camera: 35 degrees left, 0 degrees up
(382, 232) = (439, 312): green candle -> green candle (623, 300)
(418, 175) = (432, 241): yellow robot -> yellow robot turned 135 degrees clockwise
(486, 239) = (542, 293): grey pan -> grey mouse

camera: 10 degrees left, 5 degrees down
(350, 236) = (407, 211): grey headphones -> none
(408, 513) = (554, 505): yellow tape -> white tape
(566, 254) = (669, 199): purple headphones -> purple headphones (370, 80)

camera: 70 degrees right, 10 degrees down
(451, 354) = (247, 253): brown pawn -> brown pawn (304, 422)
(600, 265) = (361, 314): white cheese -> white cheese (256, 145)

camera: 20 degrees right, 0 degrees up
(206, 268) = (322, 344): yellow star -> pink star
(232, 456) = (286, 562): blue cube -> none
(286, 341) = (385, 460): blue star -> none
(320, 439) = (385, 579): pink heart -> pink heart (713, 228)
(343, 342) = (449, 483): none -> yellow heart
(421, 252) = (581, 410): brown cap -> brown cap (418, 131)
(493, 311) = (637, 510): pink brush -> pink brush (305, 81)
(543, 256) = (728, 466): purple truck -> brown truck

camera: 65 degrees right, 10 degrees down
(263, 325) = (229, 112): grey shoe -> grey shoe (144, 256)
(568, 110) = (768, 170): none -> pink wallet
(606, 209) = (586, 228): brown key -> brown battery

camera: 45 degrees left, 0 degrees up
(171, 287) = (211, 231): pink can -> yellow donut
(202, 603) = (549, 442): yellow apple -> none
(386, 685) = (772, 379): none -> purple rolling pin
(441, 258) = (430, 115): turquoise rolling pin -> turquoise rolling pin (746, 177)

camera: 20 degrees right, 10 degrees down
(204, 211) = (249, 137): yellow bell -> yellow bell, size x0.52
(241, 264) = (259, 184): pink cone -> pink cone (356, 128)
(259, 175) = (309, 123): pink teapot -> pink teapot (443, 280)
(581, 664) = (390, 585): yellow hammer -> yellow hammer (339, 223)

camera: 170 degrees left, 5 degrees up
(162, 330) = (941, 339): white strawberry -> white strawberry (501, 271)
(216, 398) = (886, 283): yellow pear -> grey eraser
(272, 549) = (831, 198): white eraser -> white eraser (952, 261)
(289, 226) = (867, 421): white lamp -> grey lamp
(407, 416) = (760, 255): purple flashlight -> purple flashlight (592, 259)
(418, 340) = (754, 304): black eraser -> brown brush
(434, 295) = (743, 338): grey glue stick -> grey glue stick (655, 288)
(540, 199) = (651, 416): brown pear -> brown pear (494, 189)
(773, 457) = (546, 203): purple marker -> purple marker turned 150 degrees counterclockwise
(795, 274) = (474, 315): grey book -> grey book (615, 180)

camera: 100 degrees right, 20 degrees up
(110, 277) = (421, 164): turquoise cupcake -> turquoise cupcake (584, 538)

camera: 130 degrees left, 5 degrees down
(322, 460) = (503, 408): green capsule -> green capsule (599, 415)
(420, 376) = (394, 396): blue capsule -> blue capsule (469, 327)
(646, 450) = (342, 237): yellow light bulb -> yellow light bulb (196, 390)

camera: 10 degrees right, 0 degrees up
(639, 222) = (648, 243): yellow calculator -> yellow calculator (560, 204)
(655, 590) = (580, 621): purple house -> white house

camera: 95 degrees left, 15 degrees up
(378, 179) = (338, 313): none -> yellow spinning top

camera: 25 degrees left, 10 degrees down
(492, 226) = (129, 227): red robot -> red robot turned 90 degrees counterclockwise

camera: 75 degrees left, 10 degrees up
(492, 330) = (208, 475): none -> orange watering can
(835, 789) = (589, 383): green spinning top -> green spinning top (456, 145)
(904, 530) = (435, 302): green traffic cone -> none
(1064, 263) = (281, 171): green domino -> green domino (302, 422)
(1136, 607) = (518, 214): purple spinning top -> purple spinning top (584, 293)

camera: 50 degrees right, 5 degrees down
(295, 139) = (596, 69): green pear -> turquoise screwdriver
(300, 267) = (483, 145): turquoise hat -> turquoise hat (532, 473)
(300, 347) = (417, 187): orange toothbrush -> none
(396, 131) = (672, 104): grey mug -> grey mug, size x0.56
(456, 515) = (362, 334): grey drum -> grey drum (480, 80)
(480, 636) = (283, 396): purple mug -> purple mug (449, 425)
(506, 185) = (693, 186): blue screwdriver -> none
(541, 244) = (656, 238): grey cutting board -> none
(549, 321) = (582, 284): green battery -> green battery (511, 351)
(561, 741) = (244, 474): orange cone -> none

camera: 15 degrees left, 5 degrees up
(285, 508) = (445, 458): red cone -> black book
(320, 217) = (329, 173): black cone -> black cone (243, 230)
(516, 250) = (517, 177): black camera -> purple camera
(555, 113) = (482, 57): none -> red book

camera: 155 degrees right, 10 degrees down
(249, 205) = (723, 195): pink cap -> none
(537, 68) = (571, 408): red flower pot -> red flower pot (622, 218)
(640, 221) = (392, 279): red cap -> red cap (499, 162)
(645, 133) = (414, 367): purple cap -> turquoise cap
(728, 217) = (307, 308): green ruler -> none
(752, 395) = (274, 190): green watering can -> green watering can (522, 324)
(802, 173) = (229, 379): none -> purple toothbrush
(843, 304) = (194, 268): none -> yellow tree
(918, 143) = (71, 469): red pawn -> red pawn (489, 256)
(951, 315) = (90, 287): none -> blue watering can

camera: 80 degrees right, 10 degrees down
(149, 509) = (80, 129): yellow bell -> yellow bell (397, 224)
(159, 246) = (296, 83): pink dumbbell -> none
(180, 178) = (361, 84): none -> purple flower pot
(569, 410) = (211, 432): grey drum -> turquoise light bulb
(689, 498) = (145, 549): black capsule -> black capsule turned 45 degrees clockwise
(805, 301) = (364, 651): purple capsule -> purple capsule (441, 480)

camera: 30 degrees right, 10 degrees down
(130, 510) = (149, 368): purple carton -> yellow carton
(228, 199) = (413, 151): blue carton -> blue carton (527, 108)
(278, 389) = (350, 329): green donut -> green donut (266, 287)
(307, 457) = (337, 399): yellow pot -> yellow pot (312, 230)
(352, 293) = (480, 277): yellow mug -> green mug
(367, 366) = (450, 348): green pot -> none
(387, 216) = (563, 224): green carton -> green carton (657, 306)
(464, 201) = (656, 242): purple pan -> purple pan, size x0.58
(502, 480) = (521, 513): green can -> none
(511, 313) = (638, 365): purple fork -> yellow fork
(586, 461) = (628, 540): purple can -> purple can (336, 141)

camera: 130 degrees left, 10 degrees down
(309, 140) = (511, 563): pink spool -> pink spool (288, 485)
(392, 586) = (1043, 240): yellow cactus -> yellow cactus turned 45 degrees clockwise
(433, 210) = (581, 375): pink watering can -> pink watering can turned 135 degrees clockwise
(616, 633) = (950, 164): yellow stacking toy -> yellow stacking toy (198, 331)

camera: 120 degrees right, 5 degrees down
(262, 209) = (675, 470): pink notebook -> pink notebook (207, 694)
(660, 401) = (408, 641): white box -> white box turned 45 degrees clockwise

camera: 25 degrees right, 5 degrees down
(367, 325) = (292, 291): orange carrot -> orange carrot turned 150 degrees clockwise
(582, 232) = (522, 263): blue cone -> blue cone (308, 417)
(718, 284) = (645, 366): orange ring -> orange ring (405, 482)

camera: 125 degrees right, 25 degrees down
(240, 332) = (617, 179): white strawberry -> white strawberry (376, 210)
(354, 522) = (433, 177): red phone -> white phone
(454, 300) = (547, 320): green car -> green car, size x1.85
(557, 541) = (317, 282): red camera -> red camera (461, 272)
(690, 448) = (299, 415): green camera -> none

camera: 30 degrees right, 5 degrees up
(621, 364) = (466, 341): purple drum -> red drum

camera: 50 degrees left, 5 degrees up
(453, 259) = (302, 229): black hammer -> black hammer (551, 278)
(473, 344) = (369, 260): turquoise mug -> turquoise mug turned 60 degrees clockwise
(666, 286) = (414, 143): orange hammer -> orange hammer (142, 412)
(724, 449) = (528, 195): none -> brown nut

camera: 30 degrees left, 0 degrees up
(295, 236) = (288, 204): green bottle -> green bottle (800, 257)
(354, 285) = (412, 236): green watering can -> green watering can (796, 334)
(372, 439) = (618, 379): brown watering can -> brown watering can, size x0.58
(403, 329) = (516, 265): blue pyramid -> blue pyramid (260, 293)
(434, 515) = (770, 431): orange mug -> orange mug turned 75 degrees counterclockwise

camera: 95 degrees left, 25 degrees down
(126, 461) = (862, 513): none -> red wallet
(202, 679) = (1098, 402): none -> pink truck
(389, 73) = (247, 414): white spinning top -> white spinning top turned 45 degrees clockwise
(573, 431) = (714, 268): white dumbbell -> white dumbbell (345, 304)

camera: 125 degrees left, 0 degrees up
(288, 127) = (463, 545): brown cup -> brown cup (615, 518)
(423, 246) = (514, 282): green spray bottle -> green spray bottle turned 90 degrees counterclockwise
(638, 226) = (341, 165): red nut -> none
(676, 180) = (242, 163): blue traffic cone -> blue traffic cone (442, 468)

- [TASK DIRECTIONS]: Starting at the top of the data above, repeat every line exactly until the line containing "(566, 254) = (669, 199): purple" has been given, then stop.

- [ANSWER TO THIS EXERCISE]:
camera: 35 degrees left, 0 degrees up
(382, 232) = (439, 312): green candle -> green candle (623, 300)
(418, 175) = (432, 241): yellow robot -> yellow robot turned 135 degrees clockwise
(486, 239) = (542, 293): grey pan -> grey mouse

camera: 10 degrees left, 5 degrees down
(350, 236) = (407, 211): grey headphones -> none
(408, 513) = (554, 505): yellow tape -> white tape
(566, 254) = (669, 199): purple headphones -> purple headphones (370, 80)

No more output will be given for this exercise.